-- INPUT DATA follows --

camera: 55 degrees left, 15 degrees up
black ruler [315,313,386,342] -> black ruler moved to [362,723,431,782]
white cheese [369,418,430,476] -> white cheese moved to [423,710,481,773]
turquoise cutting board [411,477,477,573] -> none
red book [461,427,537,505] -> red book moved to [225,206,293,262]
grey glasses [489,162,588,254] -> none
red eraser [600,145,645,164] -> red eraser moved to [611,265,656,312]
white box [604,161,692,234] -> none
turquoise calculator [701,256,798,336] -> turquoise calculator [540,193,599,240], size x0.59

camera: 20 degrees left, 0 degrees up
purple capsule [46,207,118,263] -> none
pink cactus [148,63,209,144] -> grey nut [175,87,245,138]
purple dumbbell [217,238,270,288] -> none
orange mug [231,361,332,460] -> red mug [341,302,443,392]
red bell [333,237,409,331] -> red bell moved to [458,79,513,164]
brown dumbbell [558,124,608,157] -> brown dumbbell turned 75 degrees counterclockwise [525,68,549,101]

-- INPUT DATA concluded --

Please output all of the entries without changing a single character.

camera: 55 degrees left, 15 degrees up
black ruler [315,313,386,342] -> black ruler moved to [362,723,431,782]
white cheese [369,418,430,476] -> white cheese moved to [423,710,481,773]
turquoise cutting board [411,477,477,573] -> none
red book [461,427,537,505] -> red book moved to [225,206,293,262]
grey glasses [489,162,588,254] -> none
red eraser [600,145,645,164] -> red eraser moved to [611,265,656,312]
white box [604,161,692,234] -> none
turquoise calculator [701,256,798,336] -> turquoise calculator [540,193,599,240], size x0.59

camera: 20 degrees left, 0 degrees up
purple capsule [46,207,118,263] -> none
pink cactus [148,63,209,144] -> grey nut [175,87,245,138]
purple dumbbell [217,238,270,288] -> none
orange mug [231,361,332,460] -> red mug [341,302,443,392]
red bell [333,237,409,331] -> red bell moved to [458,79,513,164]
brown dumbbell [558,124,608,157] -> brown dumbbell turned 75 degrees counterclockwise [525,68,549,101]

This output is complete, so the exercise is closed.